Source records
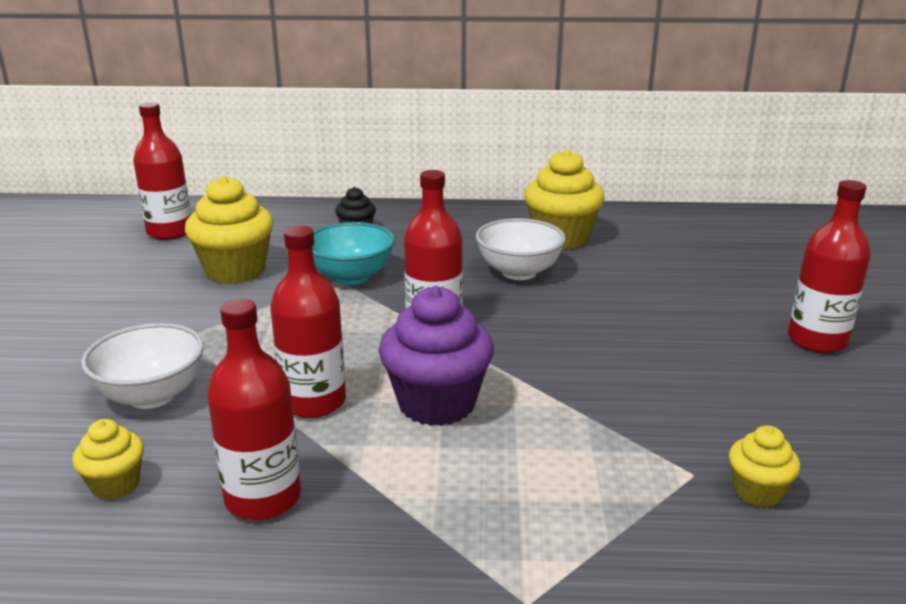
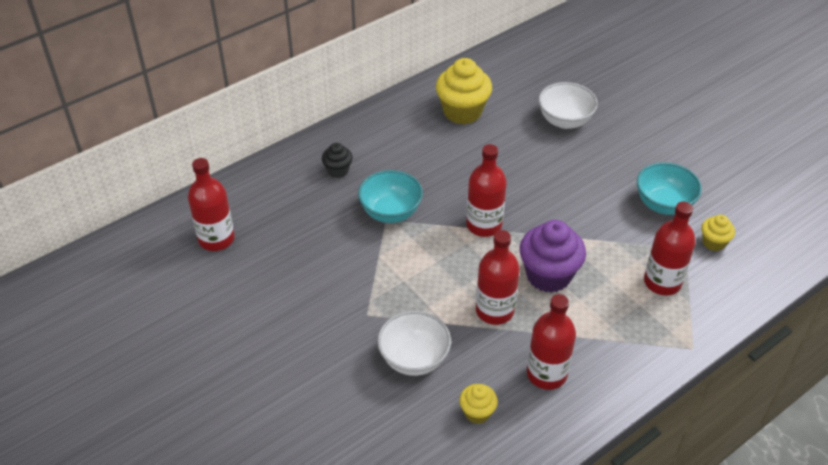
camera: 40 degrees left, 20 degrees up
(235, 271) = (316, 247): yellow cupcake -> none
(519, 272) = (474, 156): white bowl -> white bowl (565, 121)
(723, 412) = (663, 204): none -> turquoise bowl
(817, 340) = (657, 131): red bottle -> red bottle (662, 282)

DIRECTIVE →
Starting at the line that contains "(723, 412) = (663, 204): none", output every remaining line of the data exactly, and stop after the last one.

TASK SOLUTION →
(723, 412) = (663, 204): none -> turquoise bowl
(817, 340) = (657, 131): red bottle -> red bottle (662, 282)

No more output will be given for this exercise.